● TASK:
Determine the number of lines in the data below that contain the string "brick", and respond with that number alone.

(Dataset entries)
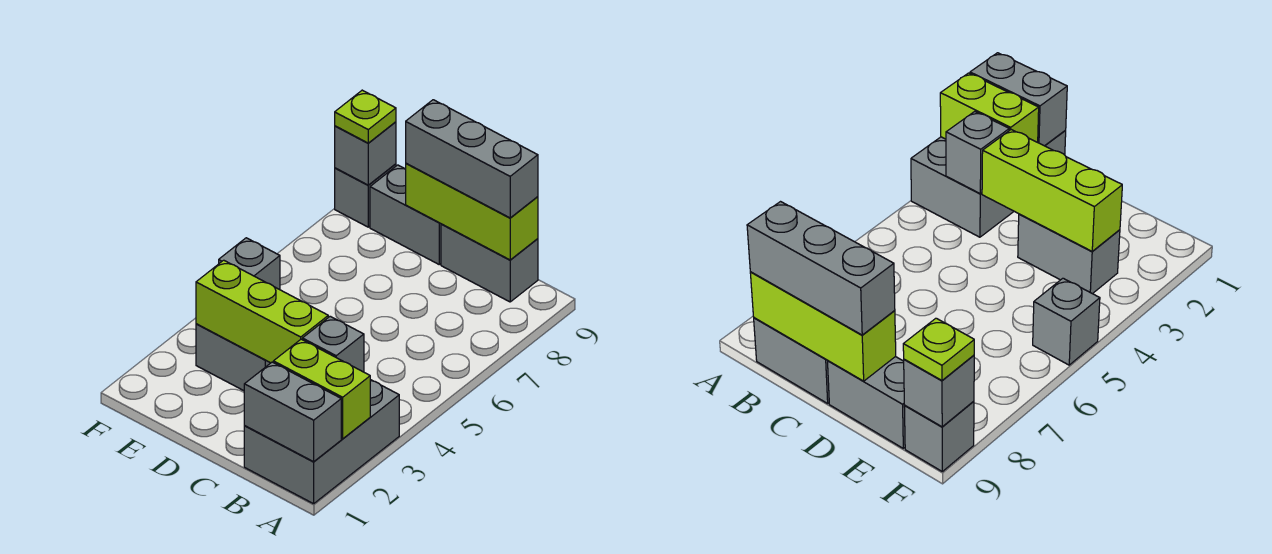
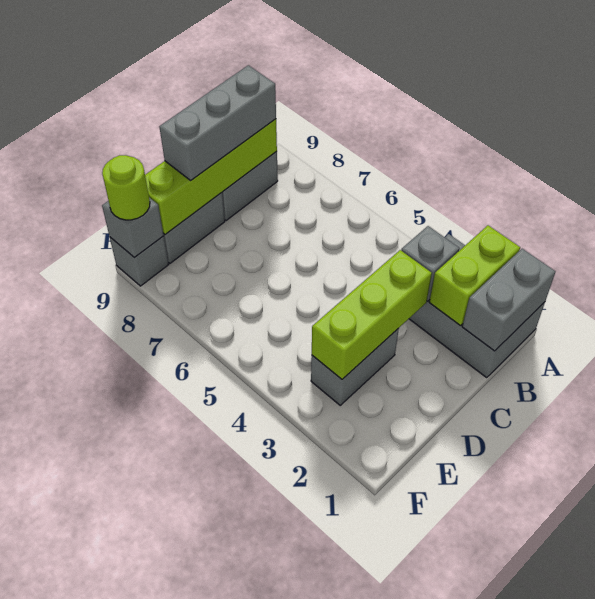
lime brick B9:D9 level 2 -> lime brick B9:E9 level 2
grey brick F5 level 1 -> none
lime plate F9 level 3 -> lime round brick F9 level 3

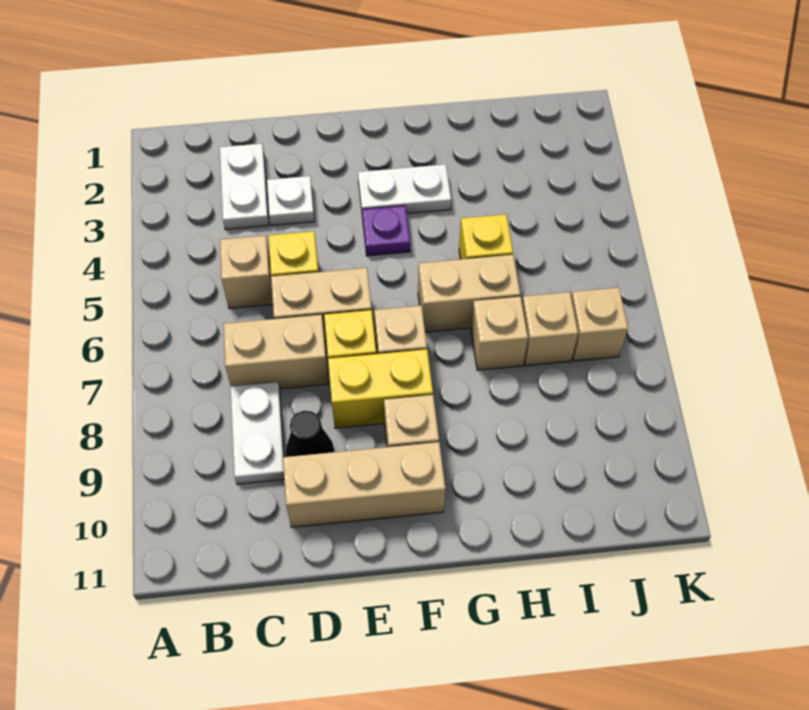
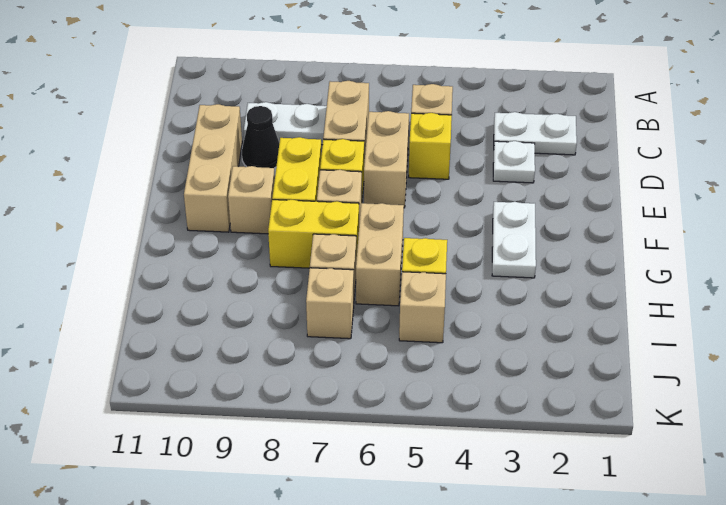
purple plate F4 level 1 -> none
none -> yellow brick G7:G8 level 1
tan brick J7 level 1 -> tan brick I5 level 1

● RESULT OF THE EXERCISE:
5